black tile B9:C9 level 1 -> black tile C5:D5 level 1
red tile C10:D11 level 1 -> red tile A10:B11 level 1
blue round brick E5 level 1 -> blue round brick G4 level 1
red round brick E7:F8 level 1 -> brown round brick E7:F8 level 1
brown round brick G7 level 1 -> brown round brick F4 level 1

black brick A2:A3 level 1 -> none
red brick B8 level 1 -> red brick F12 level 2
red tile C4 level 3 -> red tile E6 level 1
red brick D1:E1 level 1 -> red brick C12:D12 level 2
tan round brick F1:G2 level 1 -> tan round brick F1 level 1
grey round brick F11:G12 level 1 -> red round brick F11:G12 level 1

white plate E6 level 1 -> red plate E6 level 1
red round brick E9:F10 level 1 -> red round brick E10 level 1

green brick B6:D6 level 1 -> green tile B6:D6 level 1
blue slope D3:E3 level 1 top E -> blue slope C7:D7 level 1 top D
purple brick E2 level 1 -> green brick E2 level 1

○ ○ ○ ○ ○

:: Problem details ::
The response must hold only the lines above from the line with "red brick D1:E1" through the line with "white plate E6", each copied exactly, both ends kept.

:: Response to this exercise ::
red brick D1:E1 level 1 -> red brick C12:D12 level 2
tan round brick F1:G2 level 1 -> tan round brick F1 level 1
grey round brick F11:G12 level 1 -> red round brick F11:G12 level 1

white plate E6 level 1 -> red plate E6 level 1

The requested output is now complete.